:: Available records ::

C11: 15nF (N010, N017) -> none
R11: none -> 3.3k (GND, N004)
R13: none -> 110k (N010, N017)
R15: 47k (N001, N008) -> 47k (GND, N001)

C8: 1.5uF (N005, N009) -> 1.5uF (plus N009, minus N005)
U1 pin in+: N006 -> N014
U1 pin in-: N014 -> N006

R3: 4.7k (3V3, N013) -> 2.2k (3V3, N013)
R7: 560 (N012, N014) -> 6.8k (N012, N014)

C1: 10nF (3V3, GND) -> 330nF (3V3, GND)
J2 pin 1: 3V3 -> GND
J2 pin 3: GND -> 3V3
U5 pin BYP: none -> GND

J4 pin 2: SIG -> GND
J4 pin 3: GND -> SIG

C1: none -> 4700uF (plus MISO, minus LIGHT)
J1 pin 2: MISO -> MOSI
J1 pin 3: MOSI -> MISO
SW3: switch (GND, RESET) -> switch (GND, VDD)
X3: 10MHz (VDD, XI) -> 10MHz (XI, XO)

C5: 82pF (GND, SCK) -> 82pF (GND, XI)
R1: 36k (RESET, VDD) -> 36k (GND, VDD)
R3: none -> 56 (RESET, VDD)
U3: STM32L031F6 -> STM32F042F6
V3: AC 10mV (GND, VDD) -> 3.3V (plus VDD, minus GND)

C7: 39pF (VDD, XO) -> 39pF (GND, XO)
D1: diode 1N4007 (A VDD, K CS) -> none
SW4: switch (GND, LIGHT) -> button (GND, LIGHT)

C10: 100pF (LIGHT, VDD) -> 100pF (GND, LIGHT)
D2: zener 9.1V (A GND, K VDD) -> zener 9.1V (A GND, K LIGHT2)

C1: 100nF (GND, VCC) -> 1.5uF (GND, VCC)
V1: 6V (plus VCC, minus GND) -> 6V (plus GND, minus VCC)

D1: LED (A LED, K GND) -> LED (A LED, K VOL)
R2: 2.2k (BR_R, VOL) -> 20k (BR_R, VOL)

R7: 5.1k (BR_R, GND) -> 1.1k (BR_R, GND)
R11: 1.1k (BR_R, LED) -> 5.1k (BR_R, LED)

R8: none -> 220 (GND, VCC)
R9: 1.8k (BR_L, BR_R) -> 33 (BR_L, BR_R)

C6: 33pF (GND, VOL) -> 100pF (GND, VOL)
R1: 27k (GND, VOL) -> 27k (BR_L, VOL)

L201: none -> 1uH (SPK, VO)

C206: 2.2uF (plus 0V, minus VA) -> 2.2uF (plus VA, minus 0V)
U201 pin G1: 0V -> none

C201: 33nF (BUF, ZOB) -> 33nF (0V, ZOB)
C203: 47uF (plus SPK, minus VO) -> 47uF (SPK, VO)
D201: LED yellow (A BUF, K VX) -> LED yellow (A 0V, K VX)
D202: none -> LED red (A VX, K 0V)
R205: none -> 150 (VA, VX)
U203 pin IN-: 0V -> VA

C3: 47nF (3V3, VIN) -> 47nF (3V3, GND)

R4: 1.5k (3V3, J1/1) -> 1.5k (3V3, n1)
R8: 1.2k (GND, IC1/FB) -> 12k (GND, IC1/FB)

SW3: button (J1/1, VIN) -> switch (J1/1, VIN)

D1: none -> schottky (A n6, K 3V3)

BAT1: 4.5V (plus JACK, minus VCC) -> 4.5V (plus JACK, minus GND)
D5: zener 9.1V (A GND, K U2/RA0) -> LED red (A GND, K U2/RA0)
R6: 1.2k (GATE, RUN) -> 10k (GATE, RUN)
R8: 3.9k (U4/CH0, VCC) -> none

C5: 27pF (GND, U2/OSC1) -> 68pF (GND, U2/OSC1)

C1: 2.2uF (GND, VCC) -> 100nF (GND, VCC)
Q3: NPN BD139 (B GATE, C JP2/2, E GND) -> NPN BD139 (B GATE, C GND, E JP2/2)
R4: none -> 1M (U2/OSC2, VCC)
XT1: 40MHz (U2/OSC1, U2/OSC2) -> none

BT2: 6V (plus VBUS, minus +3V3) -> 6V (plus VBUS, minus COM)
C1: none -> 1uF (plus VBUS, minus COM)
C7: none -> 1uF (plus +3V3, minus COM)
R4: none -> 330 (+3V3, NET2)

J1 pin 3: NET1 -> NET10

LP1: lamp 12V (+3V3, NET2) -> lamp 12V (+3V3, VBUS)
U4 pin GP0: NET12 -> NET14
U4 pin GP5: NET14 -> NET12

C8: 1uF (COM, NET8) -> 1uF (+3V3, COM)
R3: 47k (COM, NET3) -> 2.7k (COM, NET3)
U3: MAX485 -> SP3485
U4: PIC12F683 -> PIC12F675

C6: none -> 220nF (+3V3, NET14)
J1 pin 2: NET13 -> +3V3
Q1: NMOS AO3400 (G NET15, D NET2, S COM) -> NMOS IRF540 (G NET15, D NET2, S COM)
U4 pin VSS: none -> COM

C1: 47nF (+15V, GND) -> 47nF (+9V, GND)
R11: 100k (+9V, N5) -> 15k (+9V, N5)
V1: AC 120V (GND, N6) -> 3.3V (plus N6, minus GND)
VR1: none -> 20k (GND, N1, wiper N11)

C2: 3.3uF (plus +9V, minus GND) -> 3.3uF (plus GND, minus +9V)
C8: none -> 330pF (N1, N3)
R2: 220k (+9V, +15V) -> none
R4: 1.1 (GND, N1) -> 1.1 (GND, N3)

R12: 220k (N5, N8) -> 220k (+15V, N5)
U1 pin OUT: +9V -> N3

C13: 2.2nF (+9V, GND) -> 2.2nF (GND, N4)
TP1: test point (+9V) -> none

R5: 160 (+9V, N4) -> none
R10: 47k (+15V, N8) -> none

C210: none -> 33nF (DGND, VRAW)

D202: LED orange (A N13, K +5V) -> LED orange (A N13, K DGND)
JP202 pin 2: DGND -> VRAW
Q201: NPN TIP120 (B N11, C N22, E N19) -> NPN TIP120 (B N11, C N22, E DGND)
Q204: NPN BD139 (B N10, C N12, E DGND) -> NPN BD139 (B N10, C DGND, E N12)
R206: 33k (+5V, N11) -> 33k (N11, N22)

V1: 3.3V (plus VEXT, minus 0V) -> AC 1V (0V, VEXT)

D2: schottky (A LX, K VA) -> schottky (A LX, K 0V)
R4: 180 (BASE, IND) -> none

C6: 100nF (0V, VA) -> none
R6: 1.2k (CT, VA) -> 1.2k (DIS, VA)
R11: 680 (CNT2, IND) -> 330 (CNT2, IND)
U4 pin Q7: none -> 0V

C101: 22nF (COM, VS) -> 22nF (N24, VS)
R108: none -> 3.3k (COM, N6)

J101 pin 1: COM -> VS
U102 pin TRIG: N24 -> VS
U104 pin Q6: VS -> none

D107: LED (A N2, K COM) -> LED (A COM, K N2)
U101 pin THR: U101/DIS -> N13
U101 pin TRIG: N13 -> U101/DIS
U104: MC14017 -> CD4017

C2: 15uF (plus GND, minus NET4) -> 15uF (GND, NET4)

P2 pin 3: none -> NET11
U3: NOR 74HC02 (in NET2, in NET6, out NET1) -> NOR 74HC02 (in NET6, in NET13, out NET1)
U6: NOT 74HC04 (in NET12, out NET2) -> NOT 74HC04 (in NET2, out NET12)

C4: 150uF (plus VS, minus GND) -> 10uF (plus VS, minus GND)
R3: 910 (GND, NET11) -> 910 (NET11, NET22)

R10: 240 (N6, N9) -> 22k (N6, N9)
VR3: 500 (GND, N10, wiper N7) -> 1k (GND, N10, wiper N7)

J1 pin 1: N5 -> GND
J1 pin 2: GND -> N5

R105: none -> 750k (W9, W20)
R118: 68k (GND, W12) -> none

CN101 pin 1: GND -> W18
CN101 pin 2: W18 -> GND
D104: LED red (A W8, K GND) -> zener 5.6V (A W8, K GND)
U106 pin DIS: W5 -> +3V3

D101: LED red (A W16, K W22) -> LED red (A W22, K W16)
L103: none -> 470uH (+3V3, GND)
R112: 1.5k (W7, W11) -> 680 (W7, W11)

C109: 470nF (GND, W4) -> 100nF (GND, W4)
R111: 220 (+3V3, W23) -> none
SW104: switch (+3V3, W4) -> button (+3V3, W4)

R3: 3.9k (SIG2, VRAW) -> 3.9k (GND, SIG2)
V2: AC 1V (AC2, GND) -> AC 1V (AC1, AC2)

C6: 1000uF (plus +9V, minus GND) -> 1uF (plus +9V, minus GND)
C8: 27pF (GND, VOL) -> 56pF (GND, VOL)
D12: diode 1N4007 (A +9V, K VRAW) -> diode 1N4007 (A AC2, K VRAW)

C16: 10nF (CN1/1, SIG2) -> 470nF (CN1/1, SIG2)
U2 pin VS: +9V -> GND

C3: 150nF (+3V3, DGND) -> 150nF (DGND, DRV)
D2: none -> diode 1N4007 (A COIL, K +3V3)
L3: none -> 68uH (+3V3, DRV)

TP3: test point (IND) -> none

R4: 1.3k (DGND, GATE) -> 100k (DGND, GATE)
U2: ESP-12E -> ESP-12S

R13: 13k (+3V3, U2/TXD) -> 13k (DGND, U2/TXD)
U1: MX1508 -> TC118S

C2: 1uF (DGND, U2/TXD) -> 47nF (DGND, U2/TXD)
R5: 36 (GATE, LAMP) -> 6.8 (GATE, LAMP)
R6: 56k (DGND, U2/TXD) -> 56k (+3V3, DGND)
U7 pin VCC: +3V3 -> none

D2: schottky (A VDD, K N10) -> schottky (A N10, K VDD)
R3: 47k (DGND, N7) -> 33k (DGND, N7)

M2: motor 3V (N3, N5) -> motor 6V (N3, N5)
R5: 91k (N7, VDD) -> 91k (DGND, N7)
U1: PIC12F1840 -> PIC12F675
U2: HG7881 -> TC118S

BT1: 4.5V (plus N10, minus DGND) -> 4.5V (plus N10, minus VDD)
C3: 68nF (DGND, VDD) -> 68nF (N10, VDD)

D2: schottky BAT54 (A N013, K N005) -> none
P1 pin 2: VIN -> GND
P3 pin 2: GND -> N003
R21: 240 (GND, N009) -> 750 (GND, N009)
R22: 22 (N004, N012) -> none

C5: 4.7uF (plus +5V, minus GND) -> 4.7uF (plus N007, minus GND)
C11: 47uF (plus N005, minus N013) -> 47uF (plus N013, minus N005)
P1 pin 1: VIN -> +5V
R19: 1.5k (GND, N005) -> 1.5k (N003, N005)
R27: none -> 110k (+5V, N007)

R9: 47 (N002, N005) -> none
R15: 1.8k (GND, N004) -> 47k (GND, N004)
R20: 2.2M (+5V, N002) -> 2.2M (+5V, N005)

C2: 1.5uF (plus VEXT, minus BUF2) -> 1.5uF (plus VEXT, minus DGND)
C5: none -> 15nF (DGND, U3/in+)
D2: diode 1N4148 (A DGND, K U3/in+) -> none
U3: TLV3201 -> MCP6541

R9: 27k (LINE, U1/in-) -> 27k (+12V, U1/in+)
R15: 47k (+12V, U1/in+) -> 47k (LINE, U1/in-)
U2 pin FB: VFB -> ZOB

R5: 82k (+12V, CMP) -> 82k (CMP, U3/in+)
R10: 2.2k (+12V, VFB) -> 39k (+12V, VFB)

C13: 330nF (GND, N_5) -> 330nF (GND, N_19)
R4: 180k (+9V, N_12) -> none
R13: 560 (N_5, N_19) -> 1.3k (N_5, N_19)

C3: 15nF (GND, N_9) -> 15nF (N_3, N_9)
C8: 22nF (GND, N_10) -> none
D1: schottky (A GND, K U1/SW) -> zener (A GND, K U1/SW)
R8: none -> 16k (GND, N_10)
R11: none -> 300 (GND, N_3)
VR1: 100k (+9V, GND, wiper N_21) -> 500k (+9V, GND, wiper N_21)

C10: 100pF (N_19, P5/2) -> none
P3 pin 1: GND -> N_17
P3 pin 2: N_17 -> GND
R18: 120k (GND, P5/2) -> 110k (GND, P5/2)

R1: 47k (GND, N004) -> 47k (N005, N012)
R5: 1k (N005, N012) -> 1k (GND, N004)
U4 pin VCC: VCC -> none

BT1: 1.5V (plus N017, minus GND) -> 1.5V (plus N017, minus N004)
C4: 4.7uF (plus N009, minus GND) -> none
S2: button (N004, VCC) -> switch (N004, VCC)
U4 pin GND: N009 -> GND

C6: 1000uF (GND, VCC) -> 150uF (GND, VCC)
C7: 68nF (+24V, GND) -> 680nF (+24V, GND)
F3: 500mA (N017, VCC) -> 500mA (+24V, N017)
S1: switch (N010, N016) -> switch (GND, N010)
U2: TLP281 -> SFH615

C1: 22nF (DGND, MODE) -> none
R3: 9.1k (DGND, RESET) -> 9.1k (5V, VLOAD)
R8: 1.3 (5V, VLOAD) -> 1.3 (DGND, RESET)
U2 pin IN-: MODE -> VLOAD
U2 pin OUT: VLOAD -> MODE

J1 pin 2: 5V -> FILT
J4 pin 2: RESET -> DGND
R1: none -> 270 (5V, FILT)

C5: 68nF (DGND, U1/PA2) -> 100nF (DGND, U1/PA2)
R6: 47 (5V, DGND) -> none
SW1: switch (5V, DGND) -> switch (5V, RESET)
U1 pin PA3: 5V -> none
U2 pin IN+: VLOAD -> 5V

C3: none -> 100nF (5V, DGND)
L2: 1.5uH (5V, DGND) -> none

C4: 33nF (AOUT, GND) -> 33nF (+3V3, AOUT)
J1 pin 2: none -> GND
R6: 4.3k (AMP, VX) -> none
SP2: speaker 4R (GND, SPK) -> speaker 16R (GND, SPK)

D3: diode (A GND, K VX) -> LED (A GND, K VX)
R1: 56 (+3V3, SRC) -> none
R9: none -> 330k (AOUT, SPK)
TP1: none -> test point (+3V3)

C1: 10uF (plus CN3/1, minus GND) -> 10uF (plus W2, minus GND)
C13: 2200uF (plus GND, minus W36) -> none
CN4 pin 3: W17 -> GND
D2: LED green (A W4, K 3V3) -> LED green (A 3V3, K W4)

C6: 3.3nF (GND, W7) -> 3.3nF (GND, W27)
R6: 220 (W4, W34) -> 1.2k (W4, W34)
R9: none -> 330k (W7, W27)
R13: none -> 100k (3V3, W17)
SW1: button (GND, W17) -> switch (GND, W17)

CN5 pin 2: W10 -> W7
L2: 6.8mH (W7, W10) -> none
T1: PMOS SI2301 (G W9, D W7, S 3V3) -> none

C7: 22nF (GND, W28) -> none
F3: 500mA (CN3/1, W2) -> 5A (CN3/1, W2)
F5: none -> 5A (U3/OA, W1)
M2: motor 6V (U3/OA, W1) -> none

:::

__Exercise details__
Every line from the first entry to the line containing "C203: 47uF (plus" should be transcribed exactly, and nothing beyond it.

__Task answer__
C11: 15nF (N010, N017) -> none
R11: none -> 3.3k (GND, N004)
R13: none -> 110k (N010, N017)
R15: 47k (N001, N008) -> 47k (GND, N001)

C8: 1.5uF (N005, N009) -> 1.5uF (plus N009, minus N005)
U1 pin in+: N006 -> N014
U1 pin in-: N014 -> N006

R3: 4.7k (3V3, N013) -> 2.2k (3V3, N013)
R7: 560 (N012, N014) -> 6.8k (N012, N014)

C1: 10nF (3V3, GND) -> 330nF (3V3, GND)
J2 pin 1: 3V3 -> GND
J2 pin 3: GND -> 3V3
U5 pin BYP: none -> GND

J4 pin 2: SIG -> GND
J4 pin 3: GND -> SIG

C1: none -> 4700uF (plus MISO, minus LIGHT)
J1 pin 2: MISO -> MOSI
J1 pin 3: MOSI -> MISO
SW3: switch (GND, RESET) -> switch (GND, VDD)
X3: 10MHz (VDD, XI) -> 10MHz (XI, XO)

C5: 82pF (GND, SCK) -> 82pF (GND, XI)
R1: 36k (RESET, VDD) -> 36k (GND, VDD)
R3: none -> 56 (RESET, VDD)
U3: STM32L031F6 -> STM32F042F6
V3: AC 10mV (GND, VDD) -> 3.3V (plus VDD, minus GND)

C7: 39pF (VDD, XO) -> 39pF (GND, XO)
D1: diode 1N4007 (A VDD, K CS) -> none
SW4: switch (GND, LIGHT) -> button (GND, LIGHT)

C10: 100pF (LIGHT, VDD) -> 100pF (GND, LIGHT)
D2: zener 9.1V (A GND, K VDD) -> zener 9.1V (A GND, K LIGHT2)

C1: 100nF (GND, VCC) -> 1.5uF (GND, VCC)
V1: 6V (plus VCC, minus GND) -> 6V (plus GND, minus VCC)

D1: LED (A LED, K GND) -> LED (A LED, K VOL)
R2: 2.2k (BR_R, VOL) -> 20k (BR_R, VOL)

R7: 5.1k (BR_R, GND) -> 1.1k (BR_R, GND)
R11: 1.1k (BR_R, LED) -> 5.1k (BR_R, LED)

R8: none -> 220 (GND, VCC)
R9: 1.8k (BR_L, BR_R) -> 33 (BR_L, BR_R)

C6: 33pF (GND, VOL) -> 100pF (GND, VOL)
R1: 27k (GND, VOL) -> 27k (BR_L, VOL)

L201: none -> 1uH (SPK, VO)

C206: 2.2uF (plus 0V, minus VA) -> 2.2uF (plus VA, minus 0V)
U201 pin G1: 0V -> none

C201: 33nF (BUF, ZOB) -> 33nF (0V, ZOB)
C203: 47uF (plus SPK, minus VO) -> 47uF (SPK, VO)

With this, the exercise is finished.